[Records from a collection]
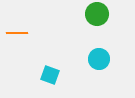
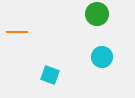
orange line: moved 1 px up
cyan circle: moved 3 px right, 2 px up
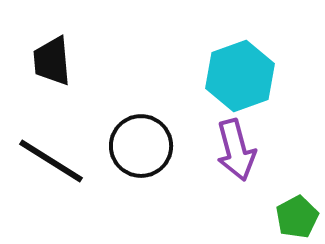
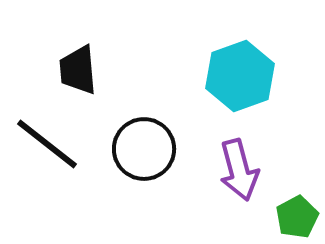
black trapezoid: moved 26 px right, 9 px down
black circle: moved 3 px right, 3 px down
purple arrow: moved 3 px right, 20 px down
black line: moved 4 px left, 17 px up; rotated 6 degrees clockwise
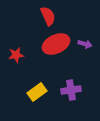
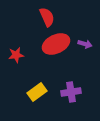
red semicircle: moved 1 px left, 1 px down
purple cross: moved 2 px down
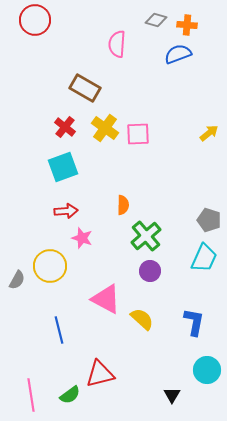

Task to complete —
Restate all of the data word for word and include no pictures.

Response to this exercise —
orange line: moved 1 px up
cyan circle: moved 3 px right, 2 px up
black trapezoid: moved 26 px right, 9 px down
black circle: moved 3 px right, 3 px down
purple arrow: moved 3 px right, 20 px down
black line: moved 4 px left, 17 px up; rotated 6 degrees clockwise
red semicircle: moved 1 px left, 1 px down
purple cross: moved 2 px down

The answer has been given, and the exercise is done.